**WHAT IS BEING ASKED:**
Among the entries below, find the line with "J2 pin 1: GND -> VDD" and the line with "C7: none -> 33nF (GND, LINE)". Return exactly those lines and every line between them, but no pictures.

**RECORD EXCERPTS:**
^^^^^^^^^^^^^^^^

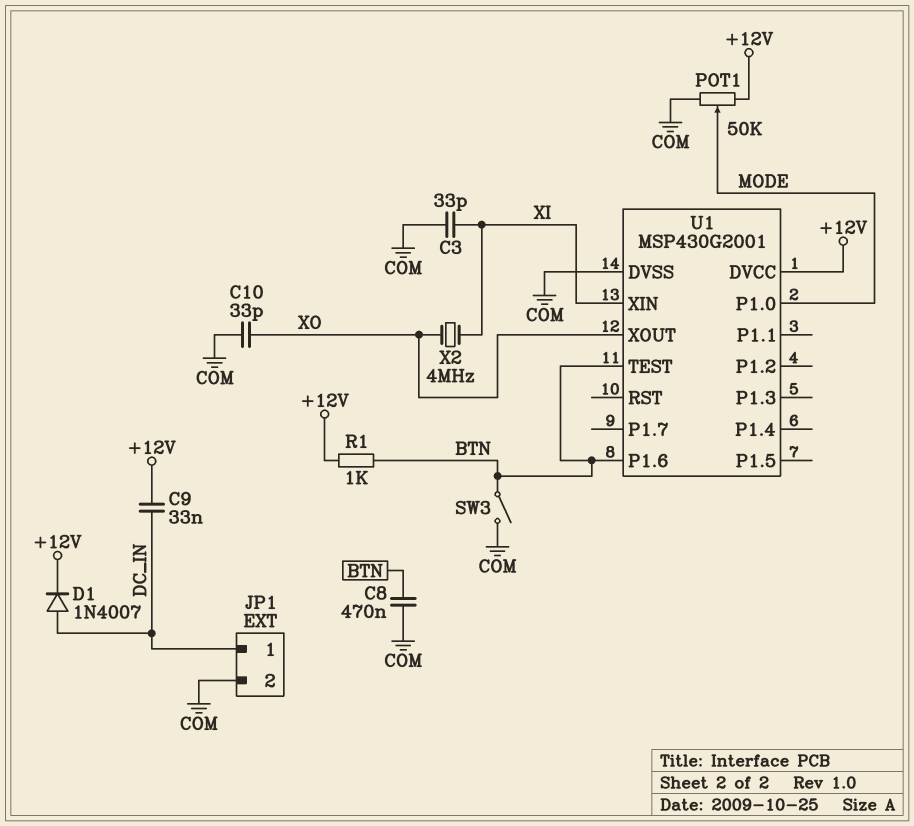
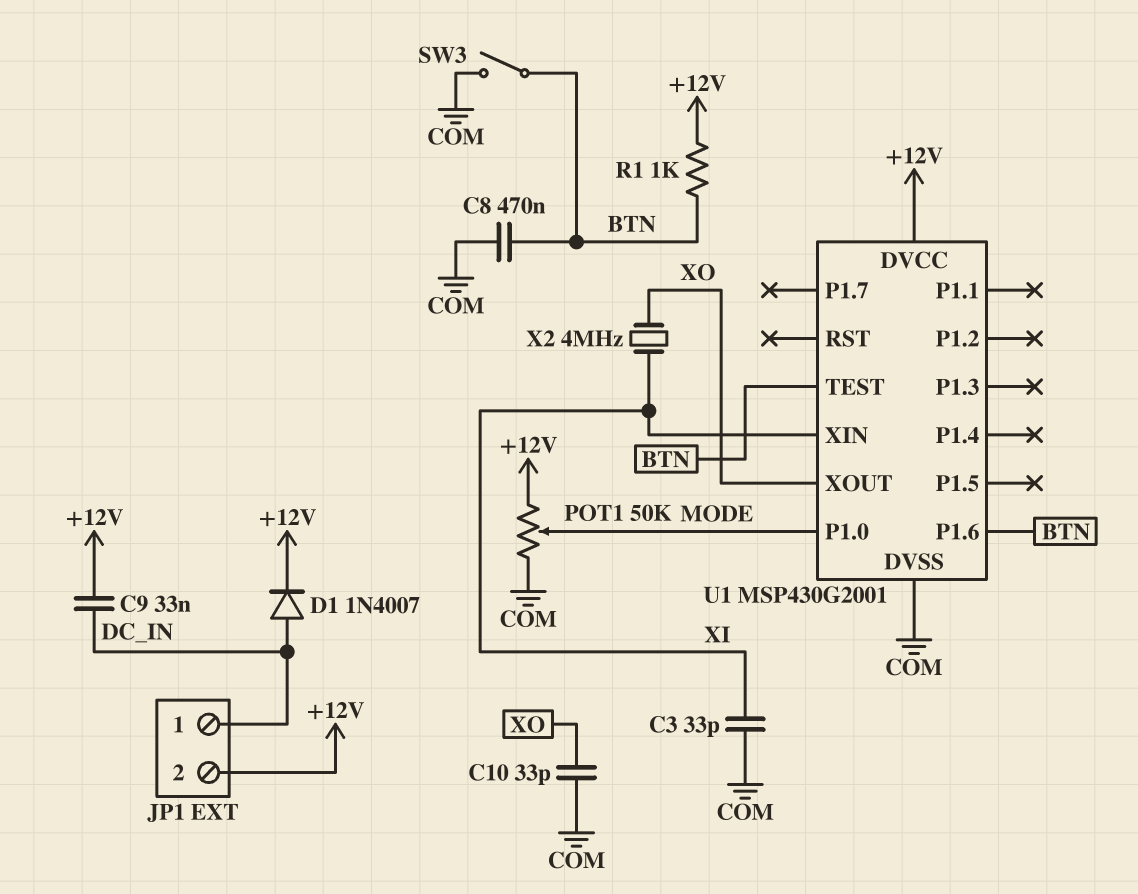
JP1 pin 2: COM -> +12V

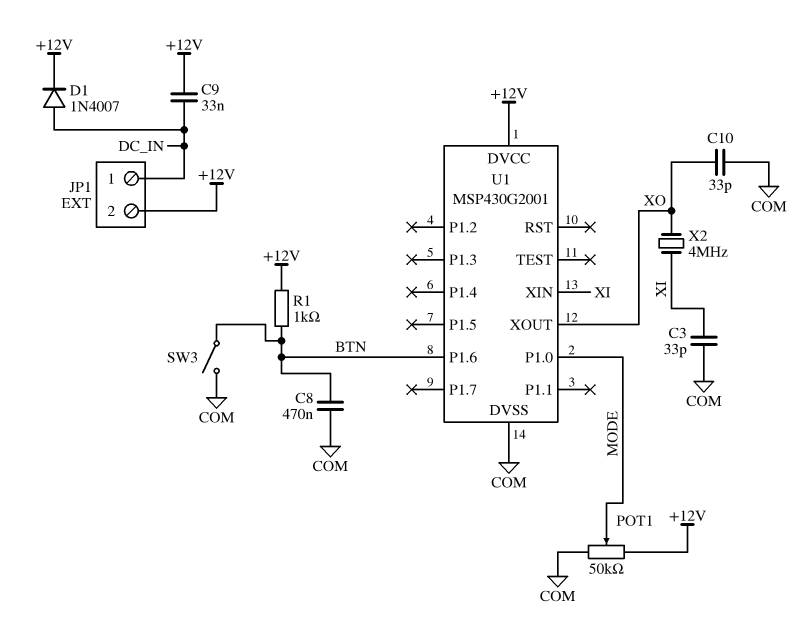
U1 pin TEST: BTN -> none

^^^^^^^^^^^^^^^^

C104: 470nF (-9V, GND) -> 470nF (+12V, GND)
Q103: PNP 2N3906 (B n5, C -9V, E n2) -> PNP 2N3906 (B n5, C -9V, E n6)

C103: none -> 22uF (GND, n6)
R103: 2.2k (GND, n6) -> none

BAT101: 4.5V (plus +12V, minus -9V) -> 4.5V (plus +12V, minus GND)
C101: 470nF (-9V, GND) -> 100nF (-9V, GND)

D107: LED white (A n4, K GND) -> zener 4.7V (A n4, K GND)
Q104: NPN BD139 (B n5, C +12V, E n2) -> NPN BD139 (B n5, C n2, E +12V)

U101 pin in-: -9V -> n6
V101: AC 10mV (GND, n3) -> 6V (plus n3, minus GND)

^^^^^^^^^^^^^^^^

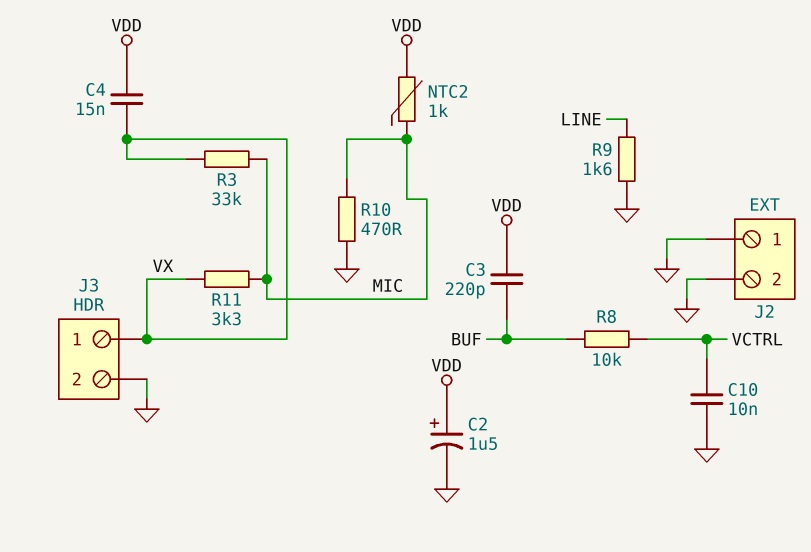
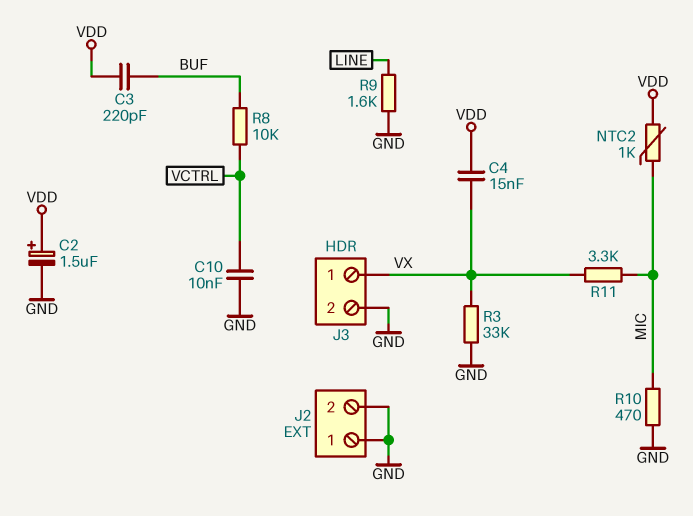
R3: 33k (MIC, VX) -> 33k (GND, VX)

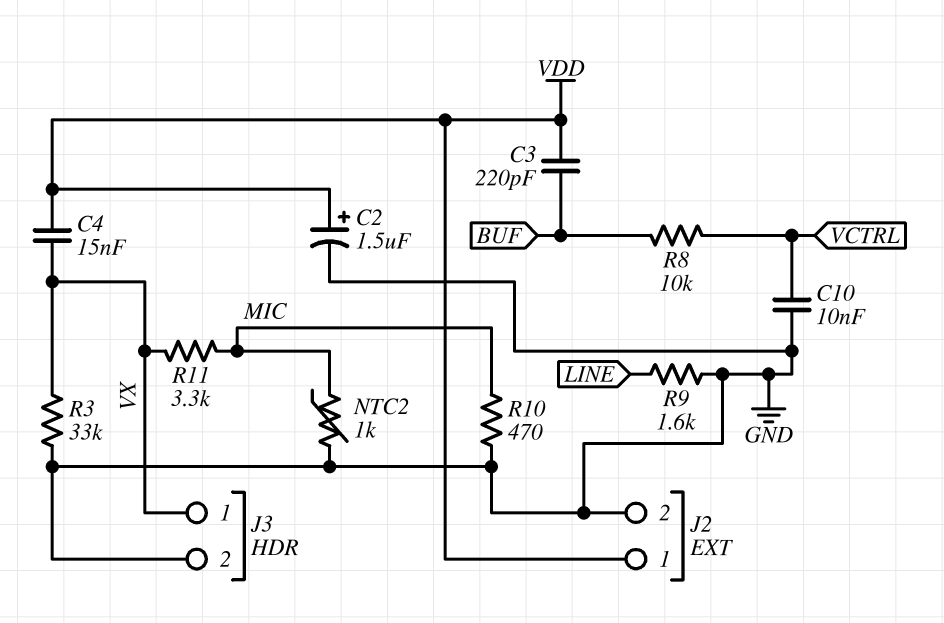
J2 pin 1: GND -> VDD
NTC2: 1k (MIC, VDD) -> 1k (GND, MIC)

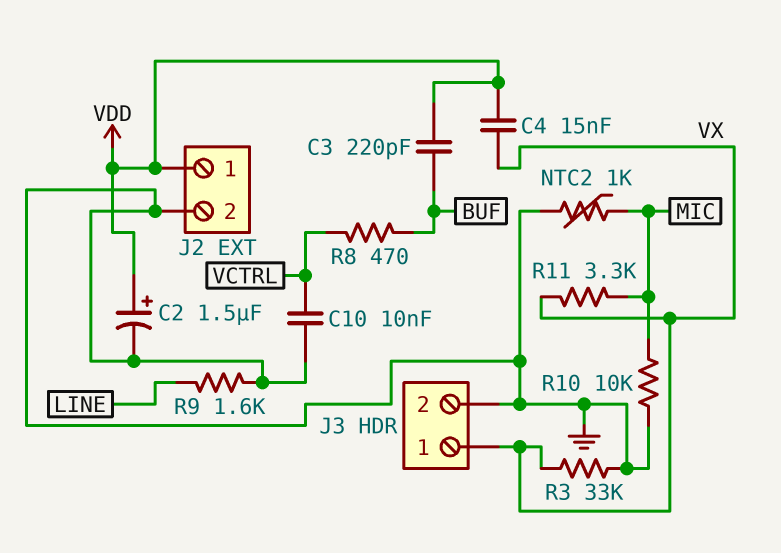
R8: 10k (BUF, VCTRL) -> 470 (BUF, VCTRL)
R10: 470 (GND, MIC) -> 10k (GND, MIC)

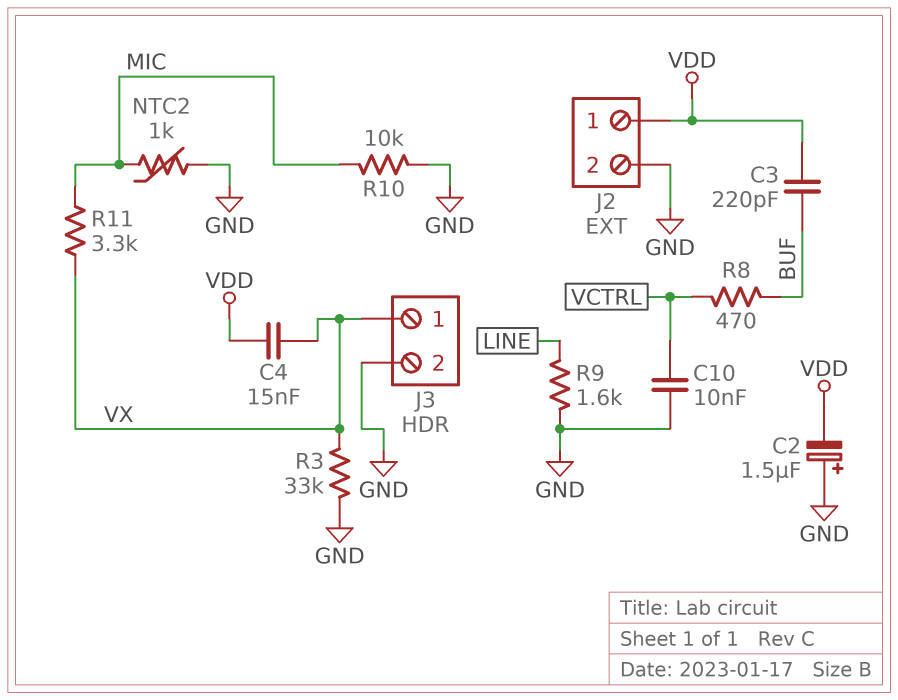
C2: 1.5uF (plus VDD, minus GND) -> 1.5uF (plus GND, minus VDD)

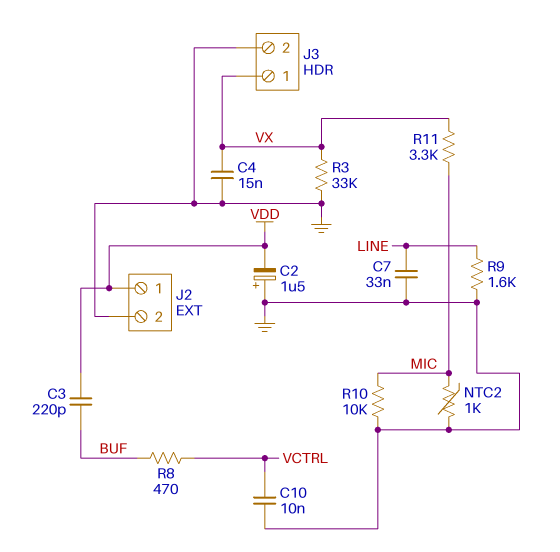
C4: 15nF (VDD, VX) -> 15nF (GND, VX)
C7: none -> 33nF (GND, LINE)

^^^^^^^^^^^^^^^^

**WRITTEN ANSWER:**
J2 pin 1: GND -> VDD
NTC2: 1k (MIC, VDD) -> 1k (GND, MIC)

R8: 10k (BUF, VCTRL) -> 470 (BUF, VCTRL)
R10: 470 (GND, MIC) -> 10k (GND, MIC)

C2: 1.5uF (plus VDD, minus GND) -> 1.5uF (plus GND, minus VDD)

C4: 15nF (VDD, VX) -> 15nF (GND, VX)
C7: none -> 33nF (GND, LINE)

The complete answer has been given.